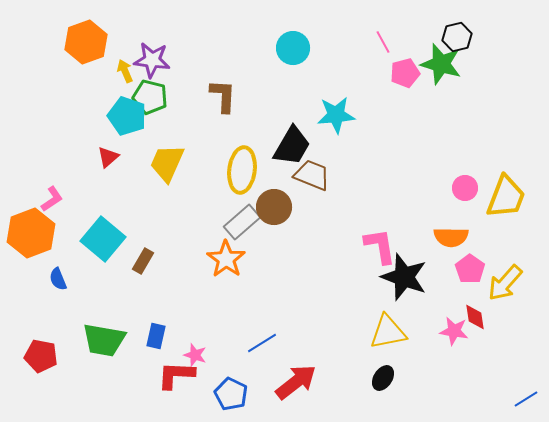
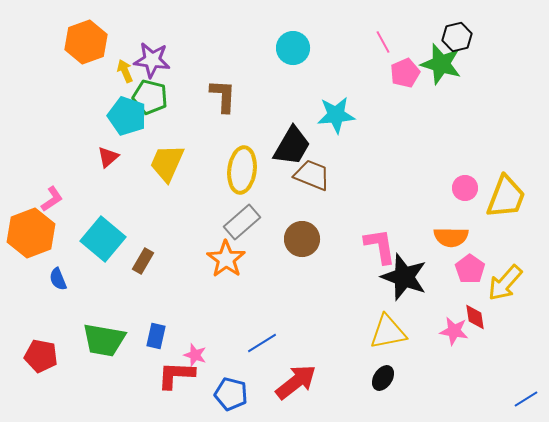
pink pentagon at (405, 73): rotated 8 degrees counterclockwise
brown circle at (274, 207): moved 28 px right, 32 px down
blue pentagon at (231, 394): rotated 12 degrees counterclockwise
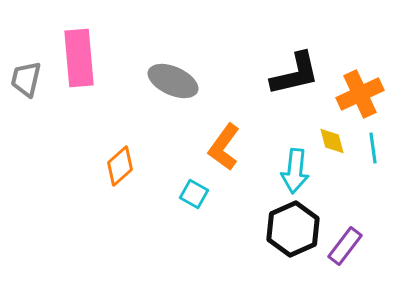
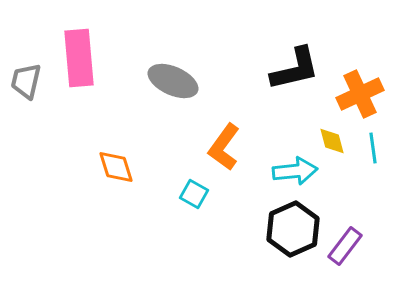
black L-shape: moved 5 px up
gray trapezoid: moved 2 px down
orange diamond: moved 4 px left, 1 px down; rotated 66 degrees counterclockwise
cyan arrow: rotated 102 degrees counterclockwise
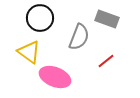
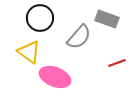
gray semicircle: rotated 20 degrees clockwise
red line: moved 11 px right, 2 px down; rotated 18 degrees clockwise
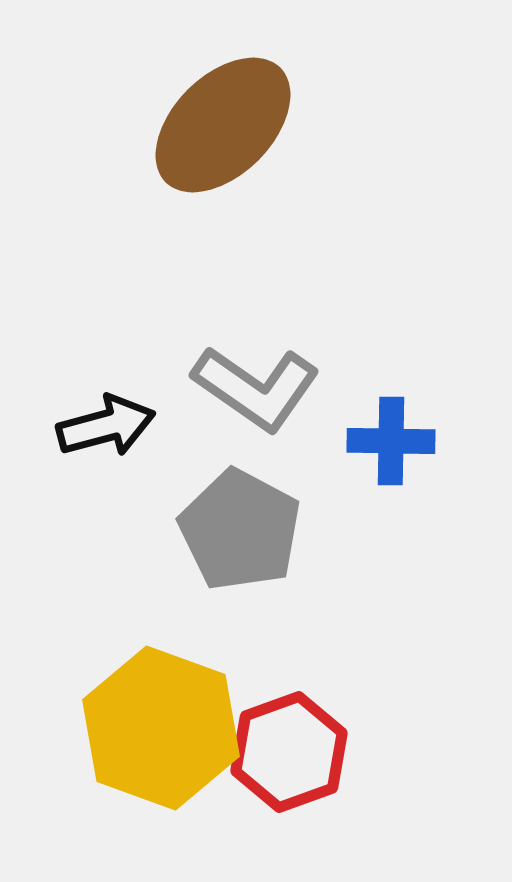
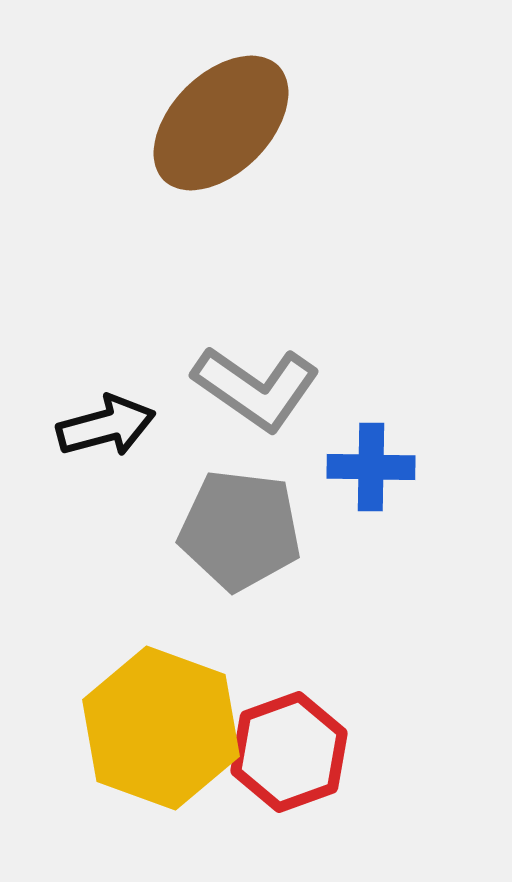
brown ellipse: moved 2 px left, 2 px up
blue cross: moved 20 px left, 26 px down
gray pentagon: rotated 21 degrees counterclockwise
□ □ □
(Prompt) When you reach the line that contains "red line: moved", start copying the listing word for word and stop only after its last line, without any pictures.

(Exercise result)
red line: moved 11 px right, 2 px down; rotated 18 degrees clockwise
brown ellipse: moved 2 px left, 2 px up
blue cross: moved 20 px left, 26 px down
gray pentagon: rotated 21 degrees counterclockwise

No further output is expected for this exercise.